[[ INPUT open ]]

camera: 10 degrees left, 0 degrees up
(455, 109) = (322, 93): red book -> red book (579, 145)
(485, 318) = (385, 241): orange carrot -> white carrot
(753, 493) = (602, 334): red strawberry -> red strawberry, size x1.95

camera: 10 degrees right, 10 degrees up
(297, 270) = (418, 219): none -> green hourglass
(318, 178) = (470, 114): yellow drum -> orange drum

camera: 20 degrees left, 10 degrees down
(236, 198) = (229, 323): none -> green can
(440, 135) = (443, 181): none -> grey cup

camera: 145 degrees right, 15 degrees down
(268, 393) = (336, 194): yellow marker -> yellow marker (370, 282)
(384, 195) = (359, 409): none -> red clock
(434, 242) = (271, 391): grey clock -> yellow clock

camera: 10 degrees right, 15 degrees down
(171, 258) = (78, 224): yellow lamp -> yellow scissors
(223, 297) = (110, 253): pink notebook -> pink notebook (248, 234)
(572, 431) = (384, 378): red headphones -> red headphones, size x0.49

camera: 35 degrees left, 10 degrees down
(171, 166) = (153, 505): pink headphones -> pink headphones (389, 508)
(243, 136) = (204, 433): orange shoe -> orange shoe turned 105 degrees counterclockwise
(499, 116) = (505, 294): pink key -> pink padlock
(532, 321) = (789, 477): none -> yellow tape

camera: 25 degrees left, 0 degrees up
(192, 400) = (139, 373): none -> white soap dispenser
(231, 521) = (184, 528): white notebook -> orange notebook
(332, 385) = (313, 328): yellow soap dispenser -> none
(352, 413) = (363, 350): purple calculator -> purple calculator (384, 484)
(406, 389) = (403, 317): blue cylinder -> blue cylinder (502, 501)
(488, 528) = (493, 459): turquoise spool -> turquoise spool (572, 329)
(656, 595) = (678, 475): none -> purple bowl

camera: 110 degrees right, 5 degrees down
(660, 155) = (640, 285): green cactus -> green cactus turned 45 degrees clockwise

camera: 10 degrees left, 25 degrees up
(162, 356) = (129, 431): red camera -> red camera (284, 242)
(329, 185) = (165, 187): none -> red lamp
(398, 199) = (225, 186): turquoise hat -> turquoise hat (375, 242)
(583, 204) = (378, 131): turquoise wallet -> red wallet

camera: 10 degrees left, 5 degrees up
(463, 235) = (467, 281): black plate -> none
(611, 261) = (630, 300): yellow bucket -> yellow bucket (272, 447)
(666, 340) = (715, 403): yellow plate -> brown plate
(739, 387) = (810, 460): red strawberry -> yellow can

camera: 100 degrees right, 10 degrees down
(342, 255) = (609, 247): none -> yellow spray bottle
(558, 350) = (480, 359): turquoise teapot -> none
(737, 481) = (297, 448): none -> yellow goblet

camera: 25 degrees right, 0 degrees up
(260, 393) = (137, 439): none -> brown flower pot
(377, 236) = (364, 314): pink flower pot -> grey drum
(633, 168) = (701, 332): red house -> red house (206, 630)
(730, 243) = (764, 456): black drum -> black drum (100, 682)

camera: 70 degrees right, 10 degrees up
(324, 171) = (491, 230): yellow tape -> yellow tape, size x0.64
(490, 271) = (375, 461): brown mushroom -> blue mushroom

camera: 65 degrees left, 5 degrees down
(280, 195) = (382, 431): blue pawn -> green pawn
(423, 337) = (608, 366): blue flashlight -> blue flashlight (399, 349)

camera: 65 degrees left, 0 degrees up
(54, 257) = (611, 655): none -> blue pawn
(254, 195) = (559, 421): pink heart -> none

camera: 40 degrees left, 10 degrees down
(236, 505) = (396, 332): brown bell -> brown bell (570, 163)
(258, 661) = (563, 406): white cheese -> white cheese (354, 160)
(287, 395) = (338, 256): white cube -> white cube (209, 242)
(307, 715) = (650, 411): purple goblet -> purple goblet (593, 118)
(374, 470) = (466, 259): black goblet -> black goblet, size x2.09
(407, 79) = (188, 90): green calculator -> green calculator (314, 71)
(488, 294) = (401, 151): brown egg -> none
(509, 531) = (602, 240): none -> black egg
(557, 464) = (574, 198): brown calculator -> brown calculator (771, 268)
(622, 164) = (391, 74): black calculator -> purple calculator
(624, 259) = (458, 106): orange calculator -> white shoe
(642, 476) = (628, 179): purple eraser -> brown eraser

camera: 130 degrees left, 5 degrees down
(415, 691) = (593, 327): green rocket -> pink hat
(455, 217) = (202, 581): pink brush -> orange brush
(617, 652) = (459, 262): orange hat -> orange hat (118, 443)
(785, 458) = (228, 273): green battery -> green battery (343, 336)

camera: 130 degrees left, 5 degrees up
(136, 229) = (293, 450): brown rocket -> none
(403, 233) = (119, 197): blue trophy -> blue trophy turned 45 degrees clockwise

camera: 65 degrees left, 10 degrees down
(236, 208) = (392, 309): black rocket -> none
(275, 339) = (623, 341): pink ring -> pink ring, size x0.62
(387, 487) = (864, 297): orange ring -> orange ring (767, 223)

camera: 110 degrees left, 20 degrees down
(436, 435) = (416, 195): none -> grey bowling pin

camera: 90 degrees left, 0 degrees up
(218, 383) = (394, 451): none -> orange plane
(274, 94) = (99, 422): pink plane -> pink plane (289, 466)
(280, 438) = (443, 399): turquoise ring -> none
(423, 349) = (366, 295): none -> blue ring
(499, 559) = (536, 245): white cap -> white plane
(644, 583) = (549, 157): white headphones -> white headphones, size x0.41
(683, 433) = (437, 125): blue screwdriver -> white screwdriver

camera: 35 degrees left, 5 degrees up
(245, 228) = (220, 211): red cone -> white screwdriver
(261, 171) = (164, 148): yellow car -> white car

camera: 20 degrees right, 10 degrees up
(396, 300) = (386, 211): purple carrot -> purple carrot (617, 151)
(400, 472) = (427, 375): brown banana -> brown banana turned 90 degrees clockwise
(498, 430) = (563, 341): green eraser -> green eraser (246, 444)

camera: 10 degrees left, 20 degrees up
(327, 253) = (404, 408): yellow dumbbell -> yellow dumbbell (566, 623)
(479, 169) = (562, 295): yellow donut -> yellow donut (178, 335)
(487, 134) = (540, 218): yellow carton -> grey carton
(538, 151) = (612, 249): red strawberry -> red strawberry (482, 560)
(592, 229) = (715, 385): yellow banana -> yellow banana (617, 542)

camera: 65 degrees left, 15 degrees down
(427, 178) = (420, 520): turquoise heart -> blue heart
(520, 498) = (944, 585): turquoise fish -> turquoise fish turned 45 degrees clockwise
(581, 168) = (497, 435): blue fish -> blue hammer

[[ INPUT closed ]]

● **INSTRUCTIONS FOR THE TASK**:
Where a line of the listing holds "rocket", show that line.

● **OUTPUT FOR THIS TASK**:
(415, 691) = (593, 327): green rocket -> pink hat
(136, 229) = (293, 450): brown rocket -> none
(236, 208) = (392, 309): black rocket -> none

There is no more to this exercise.